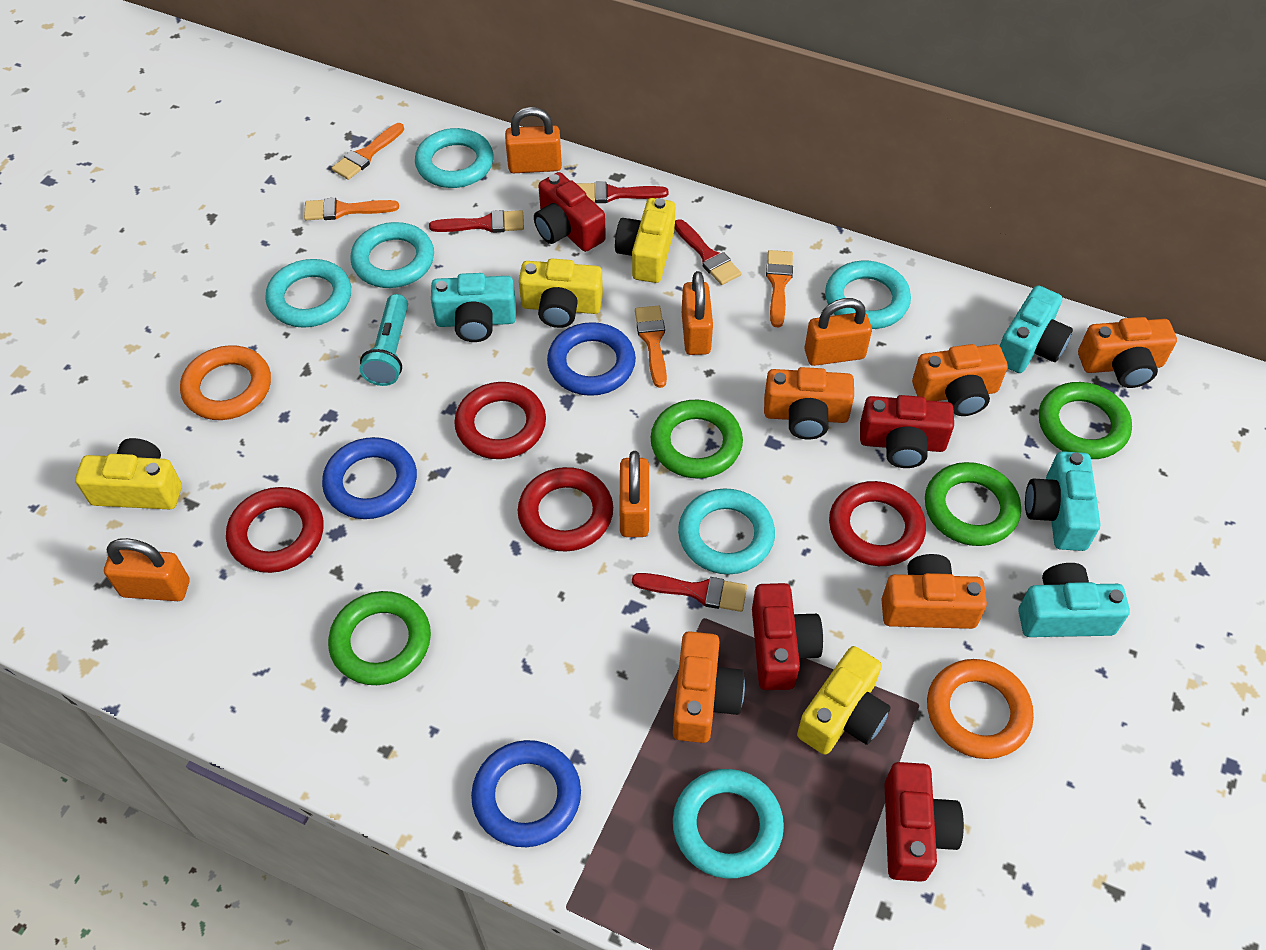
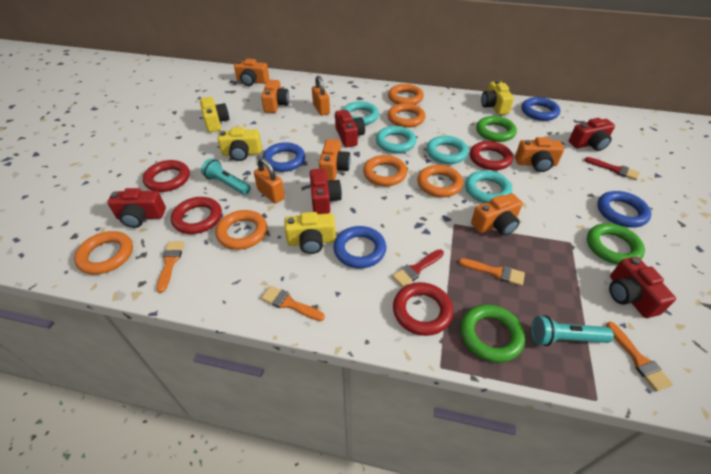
blue ring: 3 -> 4
green ring: 4 -> 3
orange padlock: 5 -> 2
orange ring: 2 -> 6
red brush: 4 -> 2
red camera: 4 -> 5
turquoise camera: 4 -> 0
turquoise flashlight: 1 -> 2
turquoise ring: 6 -> 4

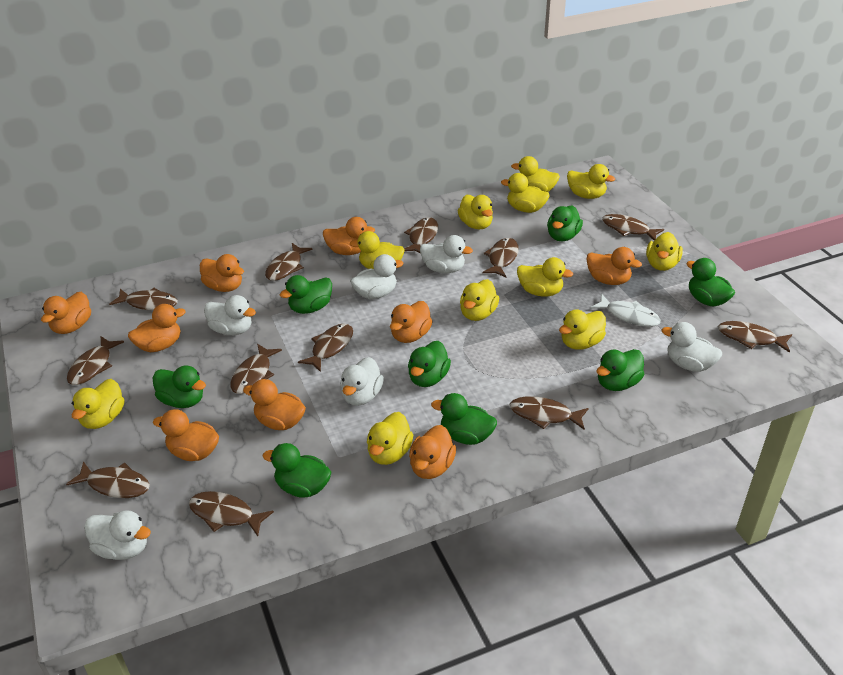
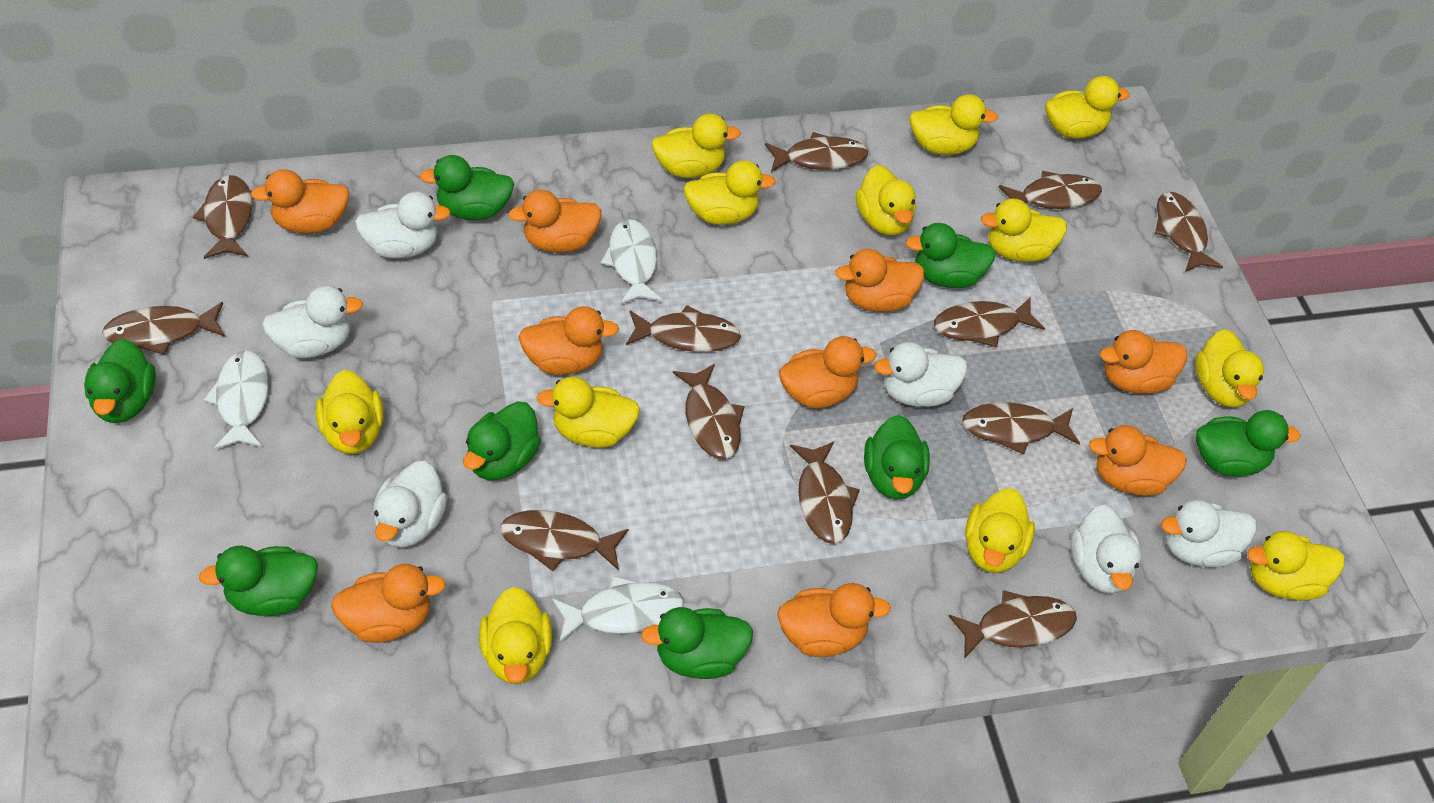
white fish: 1 -> 3
yellow duck: 11 -> 12

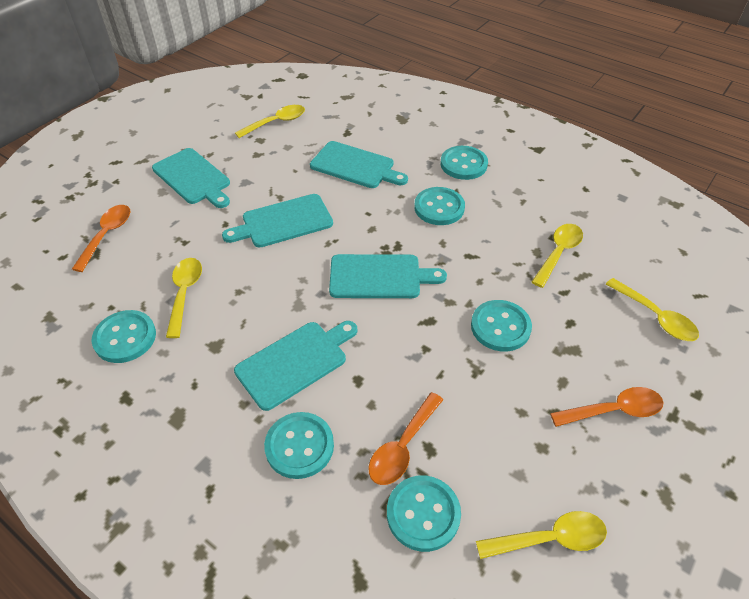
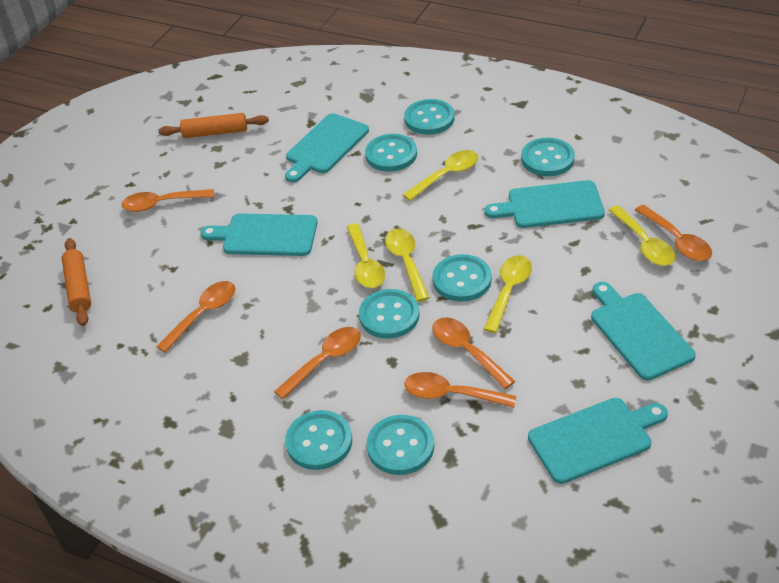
orange rolling pin: 0 -> 2
orange spoon: 3 -> 6
turquoise button: 6 -> 7

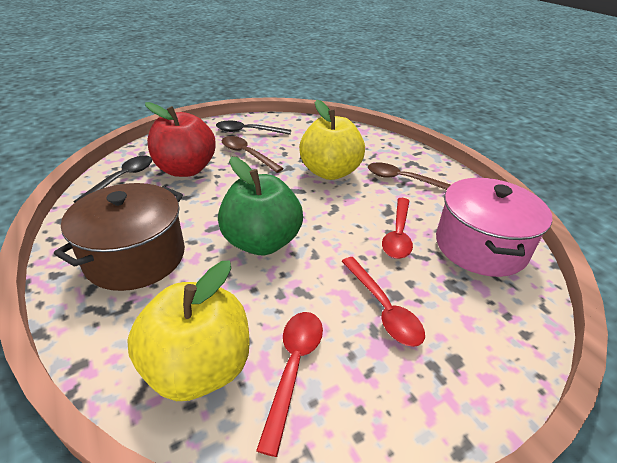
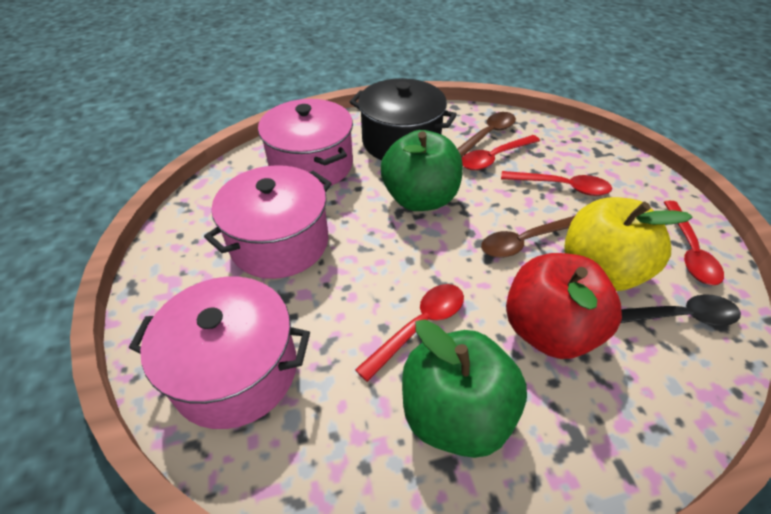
black pot: 0 -> 1
black spoon: 2 -> 1
brown pot: 1 -> 0
green apple: 1 -> 2
pink pot: 1 -> 3
red spoon: 3 -> 4
yellow apple: 2 -> 1

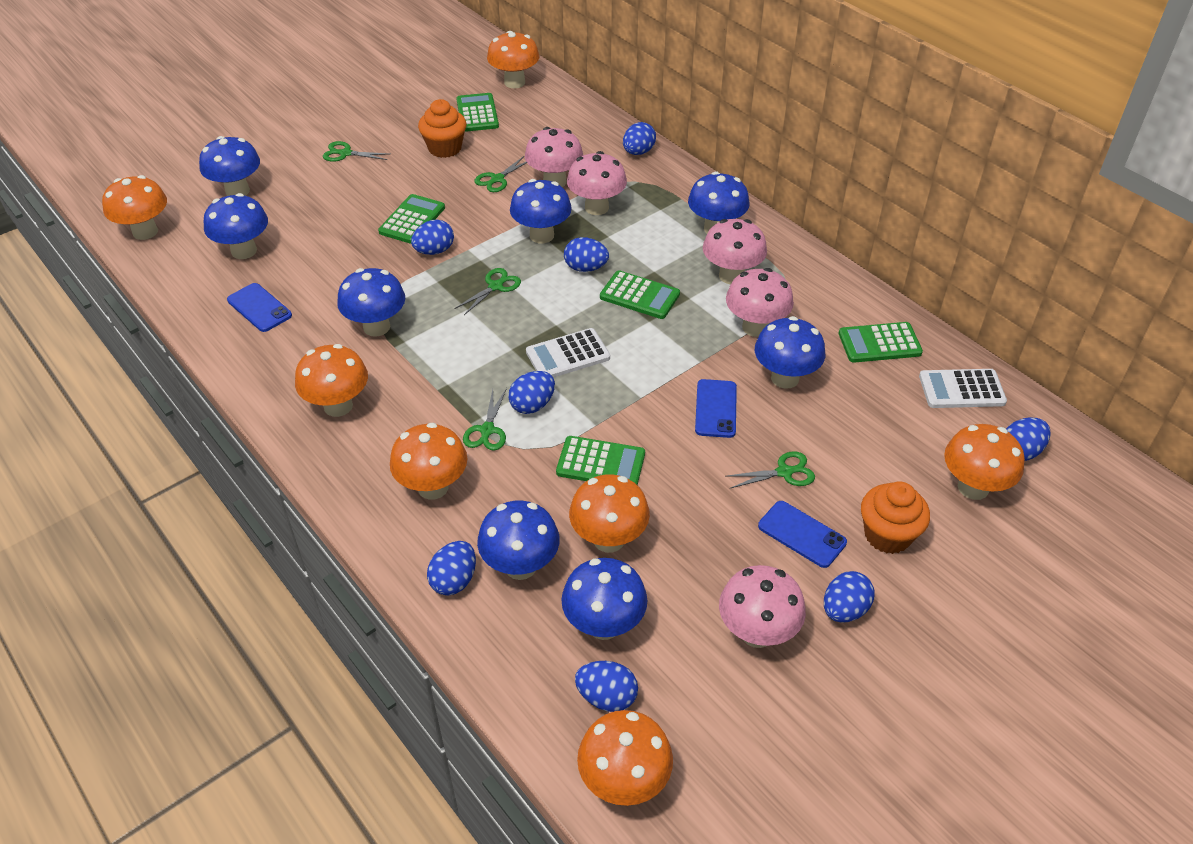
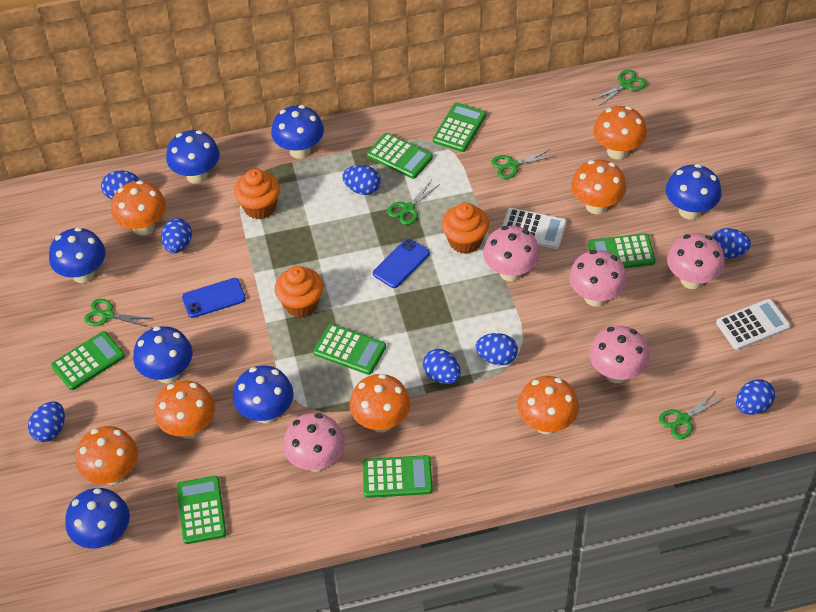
blue mushroom: 8 -> 7
blue phone: 3 -> 2
green calculator: 5 -> 7
orange cupcake: 2 -> 3

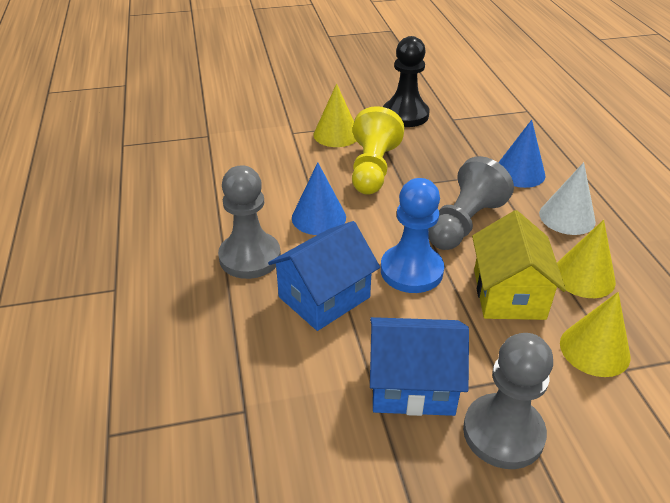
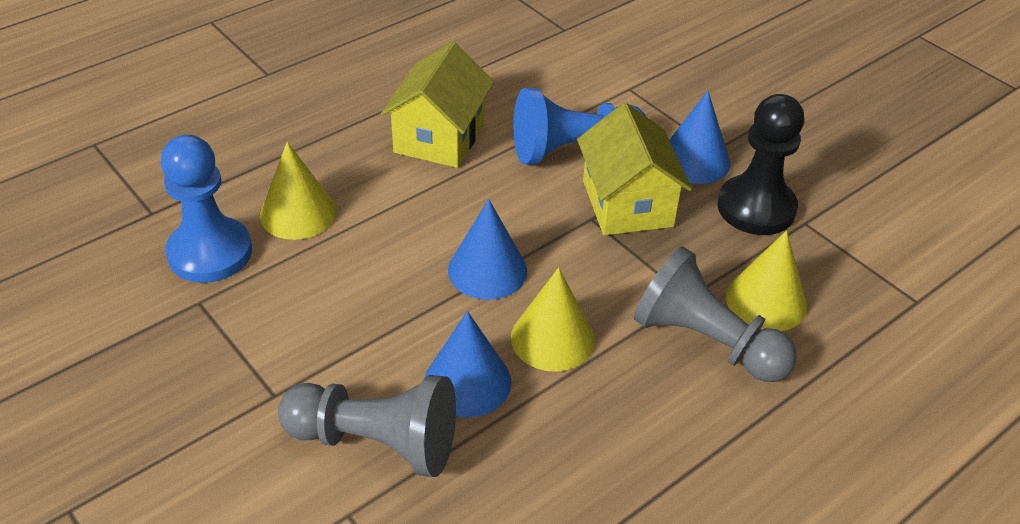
blue cone: 2 -> 3
blue house: 2 -> 0
blue pawn: 1 -> 2
grey pawn: 3 -> 2
white cone: 1 -> 0
yellow house: 1 -> 2
yellow pawn: 1 -> 0

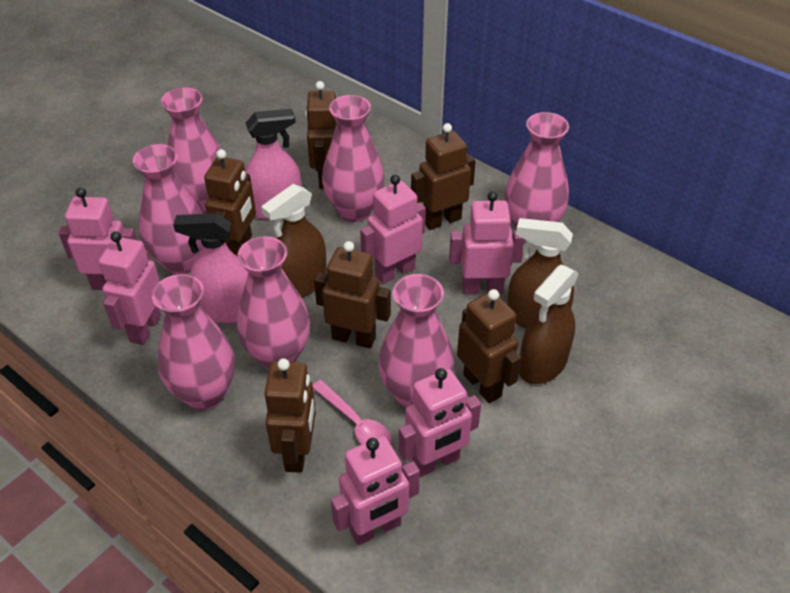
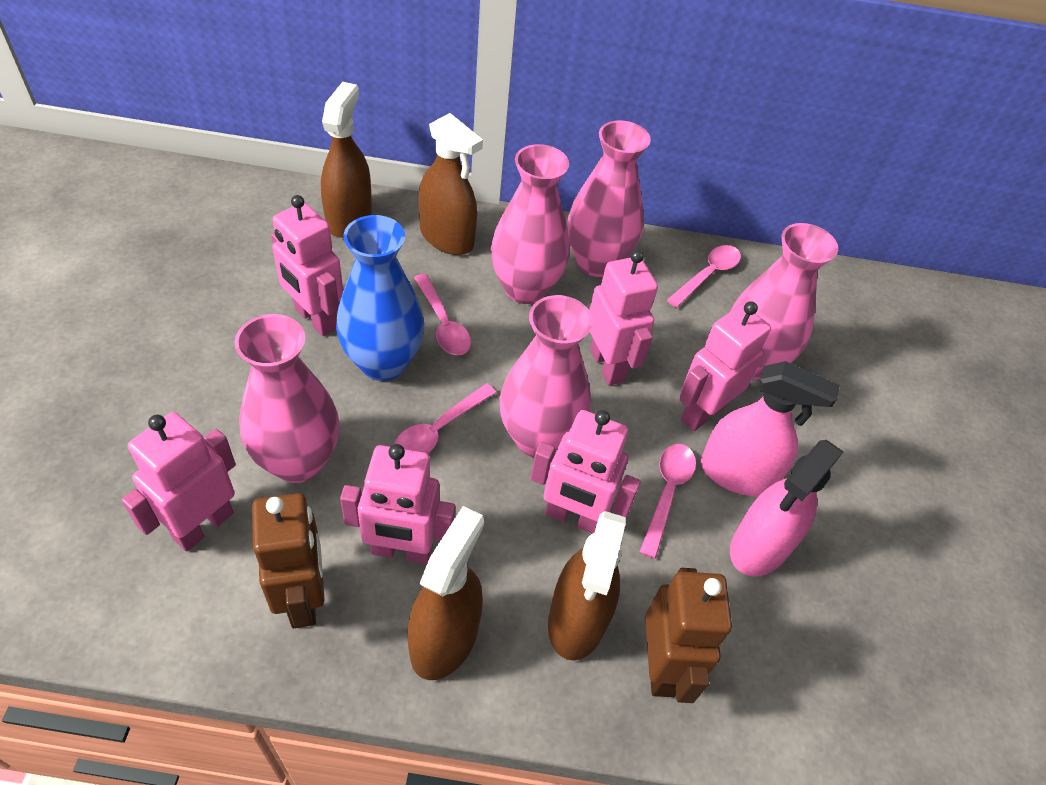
blue vase: 0 -> 1
brown robot: 6 -> 2
brown spray bottle: 3 -> 4
pink spoon: 1 -> 4
pink vase: 7 -> 5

- - - - - - -

• [What the task asks]: Filter the listing for the word "turquoise" and copy every line that holds it.

• [Solved exercise]:
turquoise camera: 4 -> 0
turquoise flashlight: 1 -> 2
turquoise ring: 6 -> 4
turquoise button: 6 -> 7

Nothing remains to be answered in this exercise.